===== INPUT FOR THIS TASK

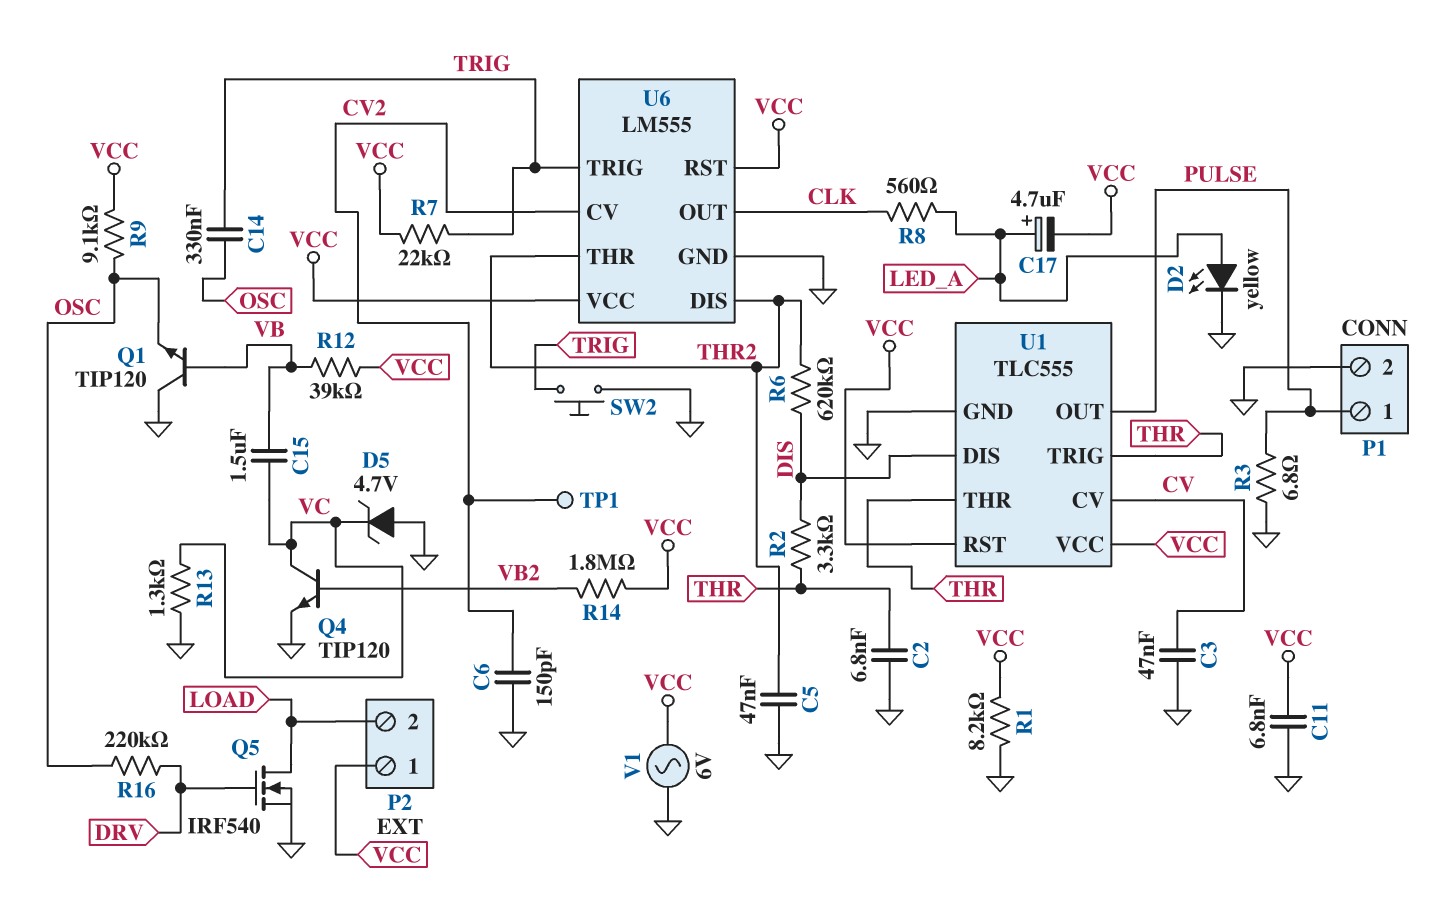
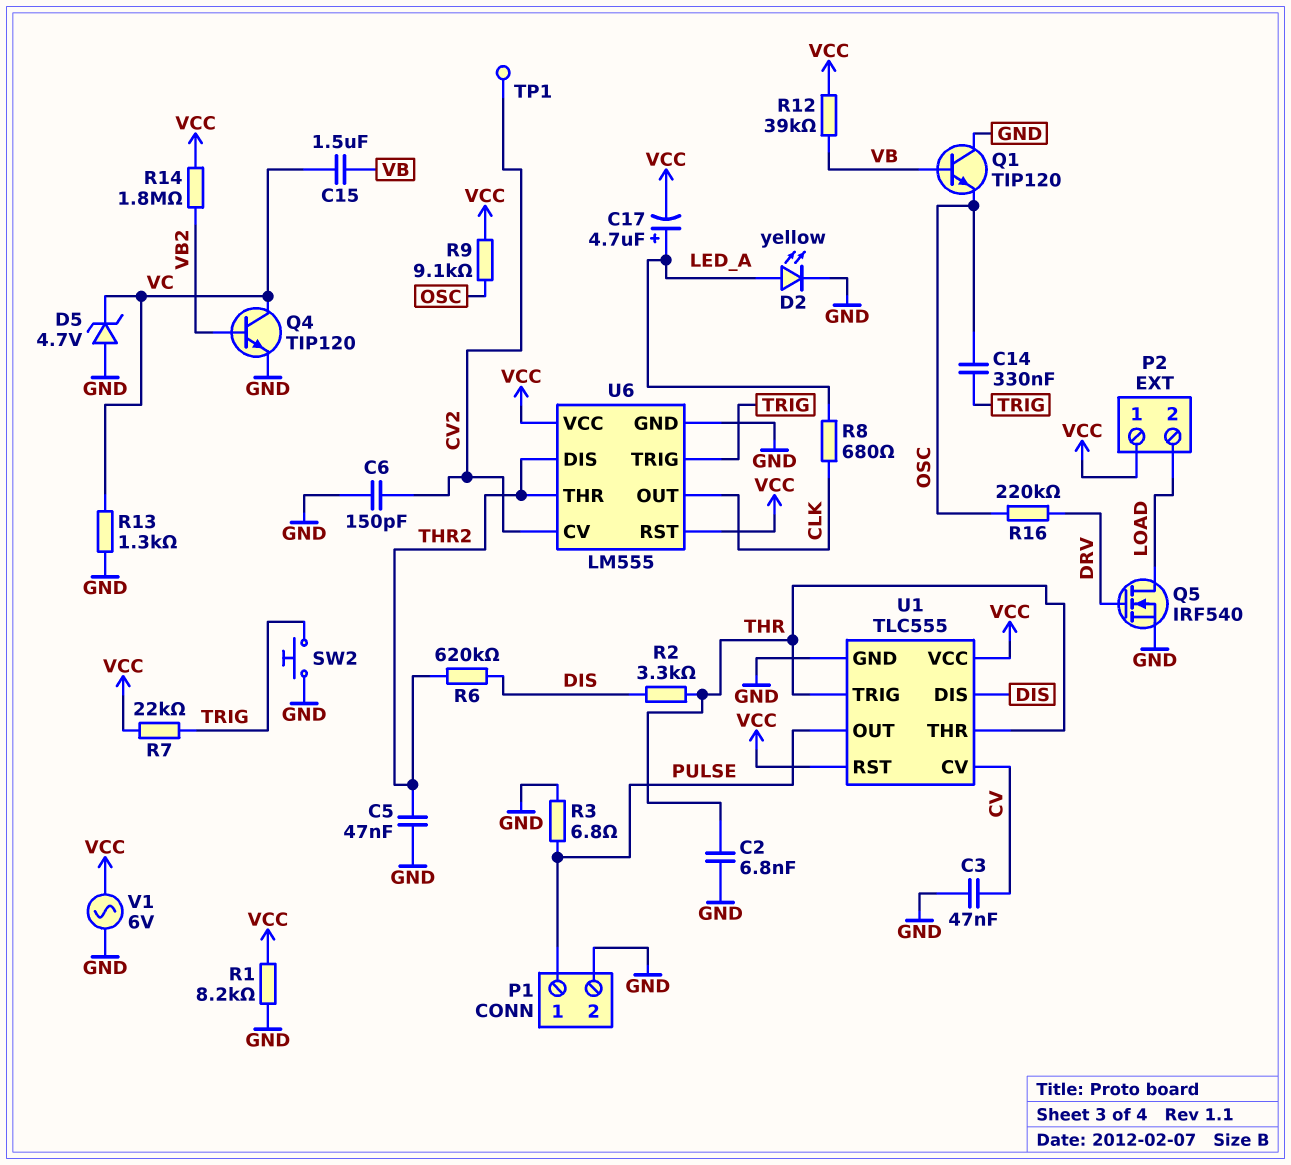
C11: 6.8nF (GND, VCC) -> none
R8: 560 (CLK, LED_A) -> 680 (CLK, LED_A)

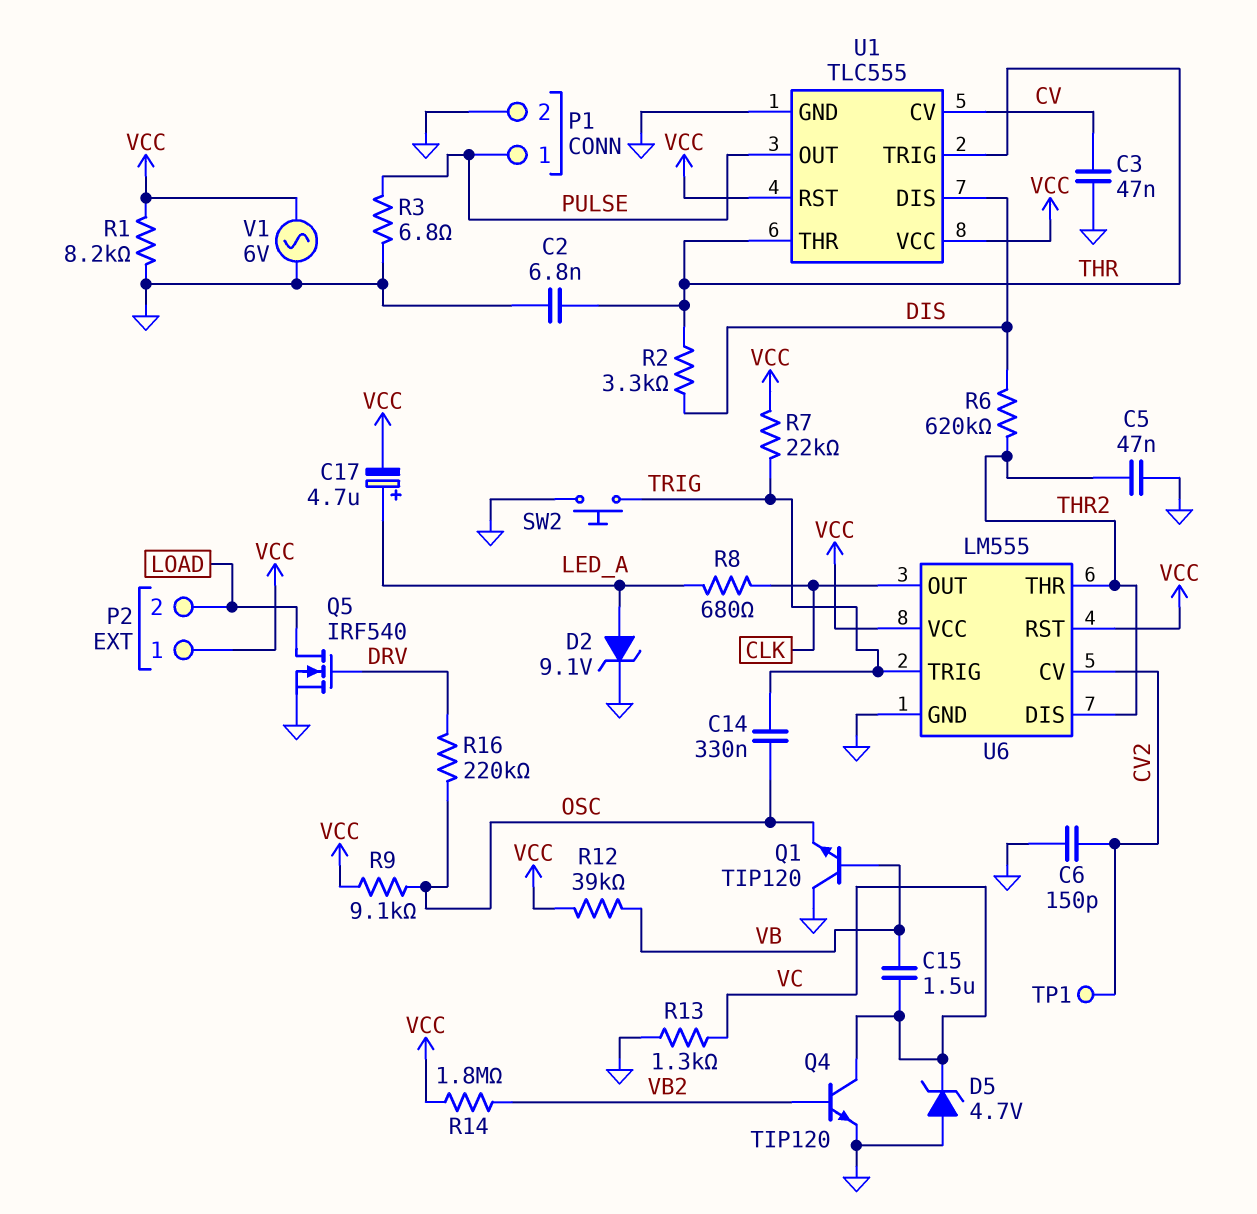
D2: LED yellow (A LED_A, K GND) -> zener 9.1V (A LED_A, K GND)

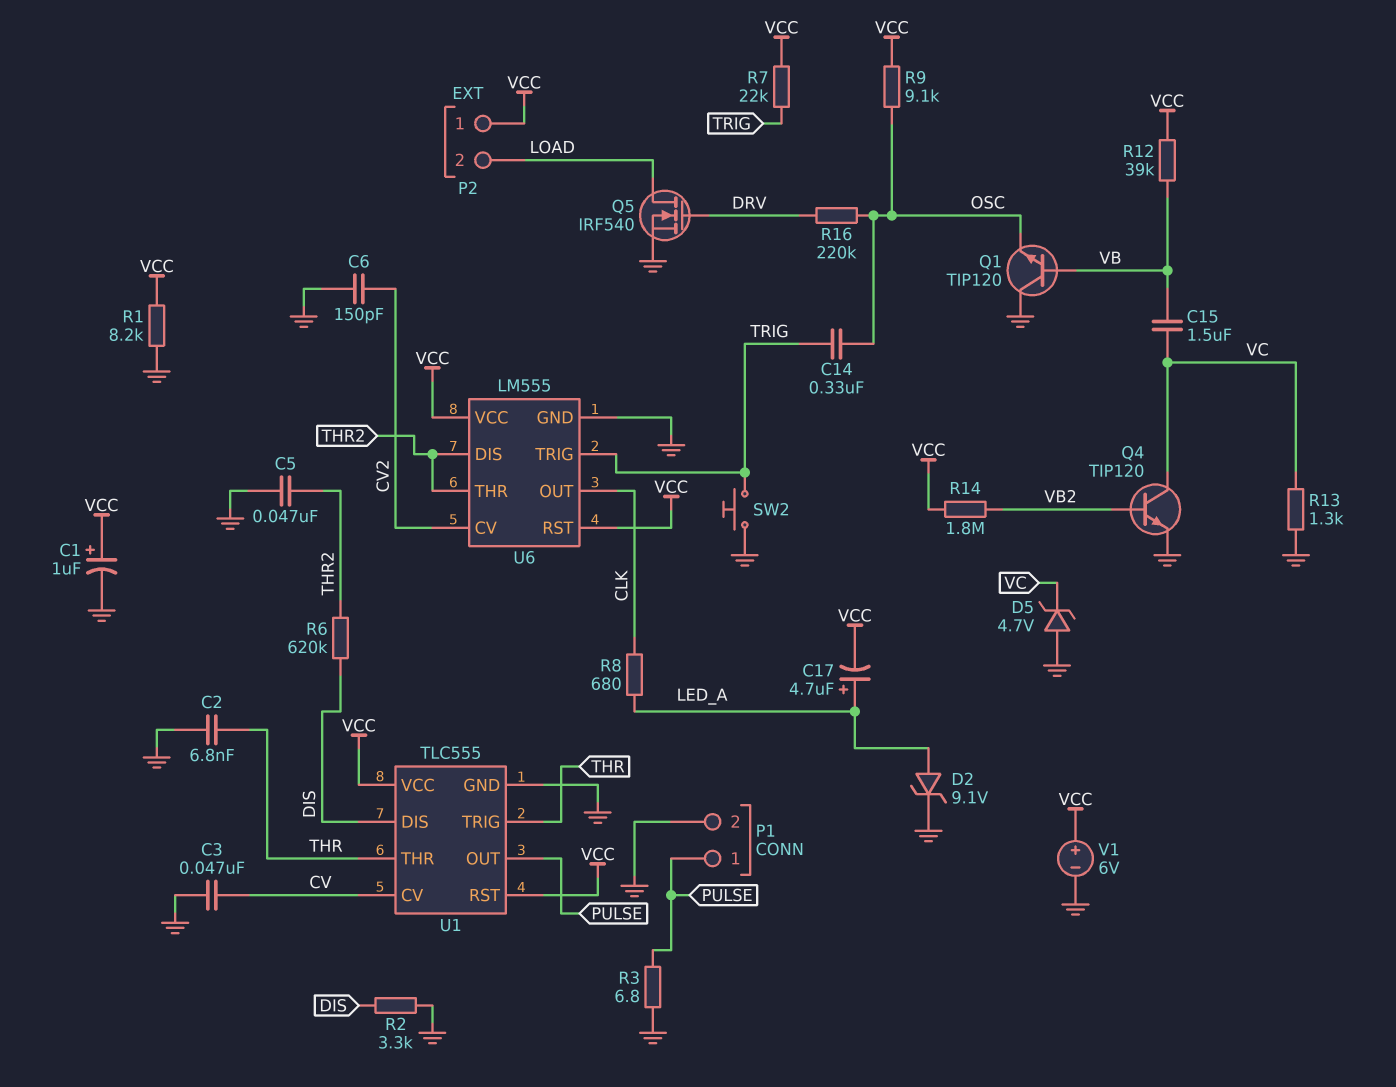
C1: none -> 1uF (plus VCC, minus GND)
R2: 3.3k (DIS, THR) -> 3.3k (DIS, GND)
TP1: test point (CV2) -> none
V1: AC 6V (GND, VCC) -> 6V (plus VCC, minus GND)

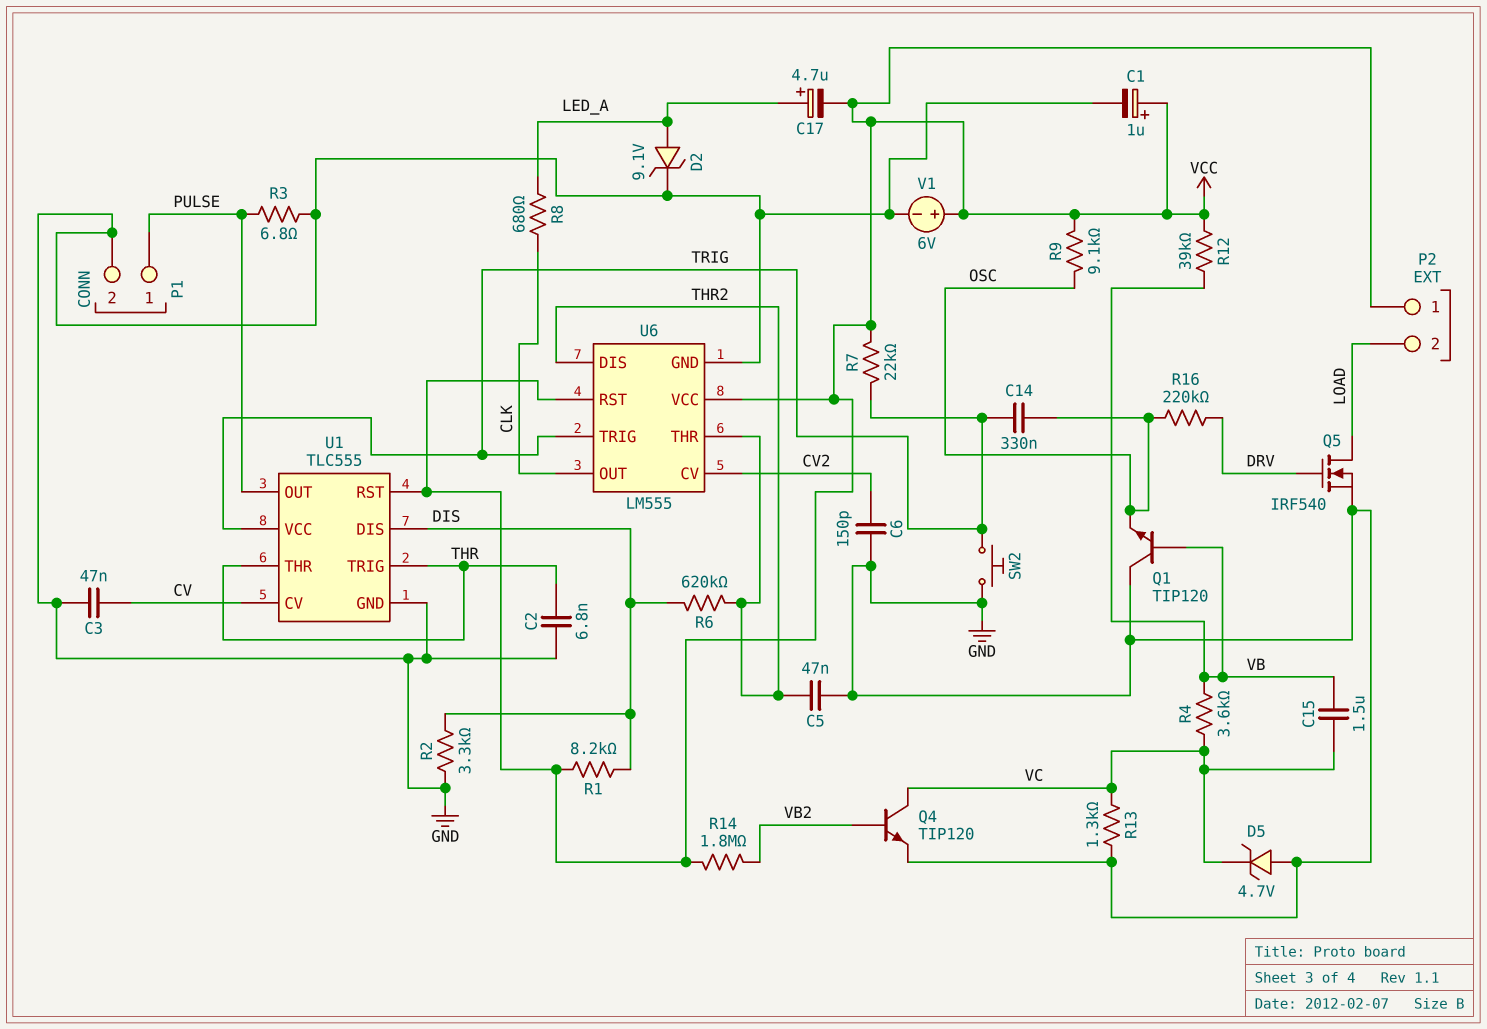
R1: 8.2k (GND, VCC) -> 8.2k (DIS, VCC)
R4: none -> 3.6k (VB, VC)
U1 pin VCC: VCC -> TRIG

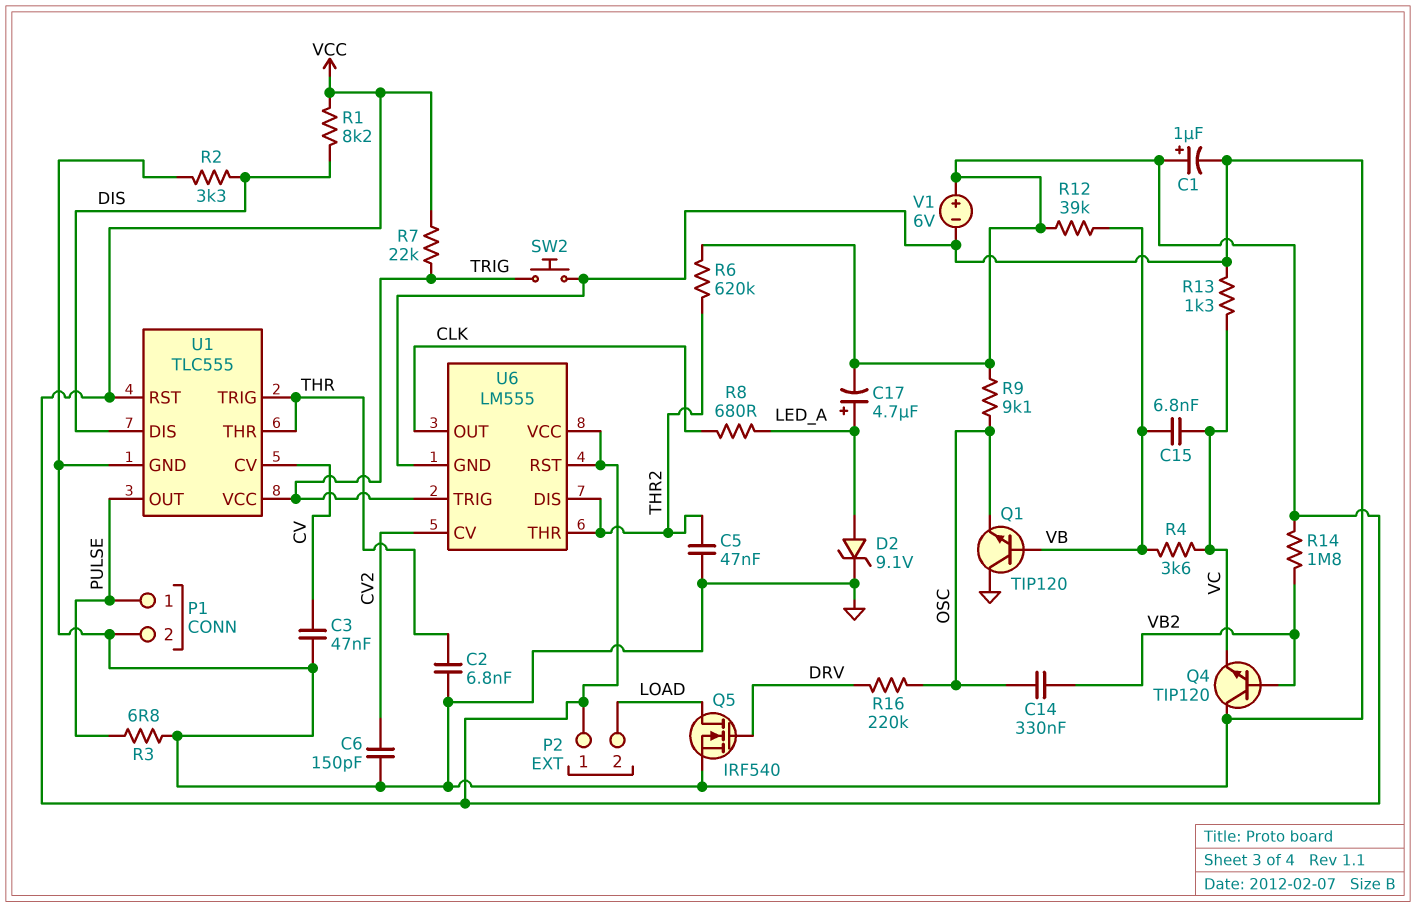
C14: 330nF (OSC, TRIG) -> 330nF (OSC, VB2)
C15: 1.5uF (VB, VC) -> 6.8nF (VB, VC)
D5: zener 4.7V (A GND, K VC) -> none
Q4: NPN TIP120 (B VB2, C VC, E GND) -> NPN TIP120 (B VB2, C GND, E VC)
R6: 620k (DIS, THR2) -> 620k (THR2, VCC)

==========

• **EXERCISE**:
Without carrying over any picture, retype the records above word for word.

• **YOUR RESPONSE**:
C11: 6.8nF (GND, VCC) -> none
R8: 560 (CLK, LED_A) -> 680 (CLK, LED_A)

D2: LED yellow (A LED_A, K GND) -> zener 9.1V (A LED_A, K GND)

C1: none -> 1uF (plus VCC, minus GND)
R2: 3.3k (DIS, THR) -> 3.3k (DIS, GND)
TP1: test point (CV2) -> none
V1: AC 6V (GND, VCC) -> 6V (plus VCC, minus GND)

R1: 8.2k (GND, VCC) -> 8.2k (DIS, VCC)
R4: none -> 3.6k (VB, VC)
U1 pin VCC: VCC -> TRIG

C14: 330nF (OSC, TRIG) -> 330nF (OSC, VB2)
C15: 1.5uF (VB, VC) -> 6.8nF (VB, VC)
D5: zener 4.7V (A GND, K VC) -> none
Q4: NPN TIP120 (B VB2, C VC, E GND) -> NPN TIP120 (B VB2, C GND, E VC)
R6: 620k (DIS, THR2) -> 620k (THR2, VCC)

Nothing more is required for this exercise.